*ACTIVITY*
Copy each of the following entries word for word, without changing anything.

*INFORMATION SUPPLIED*

▽

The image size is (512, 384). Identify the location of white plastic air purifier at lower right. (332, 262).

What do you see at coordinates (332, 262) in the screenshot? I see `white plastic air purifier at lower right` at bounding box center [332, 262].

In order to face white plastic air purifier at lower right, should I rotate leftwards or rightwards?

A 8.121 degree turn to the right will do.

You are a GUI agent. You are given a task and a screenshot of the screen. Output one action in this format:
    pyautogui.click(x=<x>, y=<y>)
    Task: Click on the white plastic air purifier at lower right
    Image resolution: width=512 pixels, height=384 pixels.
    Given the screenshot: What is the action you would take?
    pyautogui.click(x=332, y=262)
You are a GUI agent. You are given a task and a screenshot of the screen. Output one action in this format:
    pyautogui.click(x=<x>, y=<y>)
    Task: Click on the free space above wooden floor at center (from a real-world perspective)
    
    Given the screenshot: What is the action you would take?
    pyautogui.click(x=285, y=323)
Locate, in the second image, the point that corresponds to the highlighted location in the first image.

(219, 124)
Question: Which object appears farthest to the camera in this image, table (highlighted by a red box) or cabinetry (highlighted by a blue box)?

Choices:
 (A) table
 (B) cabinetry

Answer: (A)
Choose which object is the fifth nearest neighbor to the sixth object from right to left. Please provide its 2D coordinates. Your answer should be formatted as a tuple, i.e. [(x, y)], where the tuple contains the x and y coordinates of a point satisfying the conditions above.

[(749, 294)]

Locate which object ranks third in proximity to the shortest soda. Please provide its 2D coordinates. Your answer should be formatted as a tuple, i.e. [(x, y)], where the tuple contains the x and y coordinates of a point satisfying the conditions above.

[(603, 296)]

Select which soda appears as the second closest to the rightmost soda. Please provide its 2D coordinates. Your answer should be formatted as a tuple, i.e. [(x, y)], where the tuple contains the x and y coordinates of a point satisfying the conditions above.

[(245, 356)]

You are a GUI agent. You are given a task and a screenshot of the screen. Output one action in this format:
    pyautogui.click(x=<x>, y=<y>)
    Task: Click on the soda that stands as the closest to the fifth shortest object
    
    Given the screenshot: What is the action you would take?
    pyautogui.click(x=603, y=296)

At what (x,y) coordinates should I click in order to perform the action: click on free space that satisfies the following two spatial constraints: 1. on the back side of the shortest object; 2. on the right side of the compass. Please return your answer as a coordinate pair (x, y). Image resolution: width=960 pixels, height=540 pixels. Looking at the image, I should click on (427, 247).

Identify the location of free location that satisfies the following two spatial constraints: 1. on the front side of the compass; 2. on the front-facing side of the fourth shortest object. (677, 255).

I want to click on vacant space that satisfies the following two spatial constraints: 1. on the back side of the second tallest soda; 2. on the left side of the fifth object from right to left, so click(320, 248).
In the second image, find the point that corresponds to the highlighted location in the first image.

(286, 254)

△

*OUTPUT FOR THIS TASK*
The image size is (512, 384). Identify the location of white plastic air purifier at lower right. (332, 262).

What do you see at coordinates (332, 262) in the screenshot? I see `white plastic air purifier at lower right` at bounding box center [332, 262].

In order to face white plastic air purifier at lower right, should I rotate leftwards or rightwards?

A 8.121 degree turn to the right will do.

You are a GUI agent. You are given a task and a screenshot of the screen. Output one action in this format:
    pyautogui.click(x=<x>, y=<y>)
    Task: Click on the white plastic air purifier at lower right
    Image resolution: width=512 pixels, height=384 pixels.
    Given the screenshot: What is the action you would take?
    pyautogui.click(x=332, y=262)
You are a GUI agent. You are given a task and a screenshot of the screen. Output one action in this format:
    pyautogui.click(x=<x>, y=<y>)
    Task: Click on the free space above wooden floor at center (from a real-world perspective)
    
    Given the screenshot: What is the action you would take?
    pyautogui.click(x=285, y=323)
Locate, in the second image, the point that corresponds to the highlighted location in the first image.

(219, 124)
Question: Which object appears farthest to the camera in this image, table (highlighted by a red box) or cabinetry (highlighted by a blue box)?

Choices:
 (A) table
 (B) cabinetry

Answer: (A)
Choose which object is the fifth nearest neighbor to the sixth object from right to left. Please provide its 2D coordinates. Your answer should be formatted as a tuple, i.e. [(x, y)], where the tuple contains the x and y coordinates of a point satisfying the conditions above.

[(749, 294)]

Locate which object ranks third in proximity to the shortest soda. Please provide its 2D coordinates. Your answer should be formatted as a tuple, i.e. [(x, y)], where the tuple contains the x and y coordinates of a point satisfying the conditions above.

[(603, 296)]

Select which soda appears as the second closest to the rightmost soda. Please provide its 2D coordinates. Your answer should be formatted as a tuple, i.e. [(x, y)], where the tuple contains the x and y coordinates of a point satisfying the conditions above.

[(245, 356)]

You are a GUI agent. You are given a task and a screenshot of the screen. Output one action in this format:
    pyautogui.click(x=<x>, y=<y>)
    Task: Click on the soda that stands as the closest to the fifth shortest object
    
    Given the screenshot: What is the action you would take?
    pyautogui.click(x=603, y=296)

At what (x,y) coordinates should I click in order to perform the action: click on free space that satisfies the following two spatial constraints: 1. on the back side of the shortest object; 2. on the right side of the compass. Please return your answer as a coordinate pair (x, y). Image resolution: width=960 pixels, height=540 pixels. Looking at the image, I should click on (427, 247).

Identify the location of free location that satisfies the following two spatial constraints: 1. on the front side of the compass; 2. on the front-facing side of the fourth shortest object. (677, 255).

I want to click on vacant space that satisfies the following two spatial constraints: 1. on the back side of the second tallest soda; 2. on the left side of the fifth object from right to left, so click(320, 248).
In the second image, find the point that corresponds to the highlighted location in the first image.

(286, 254)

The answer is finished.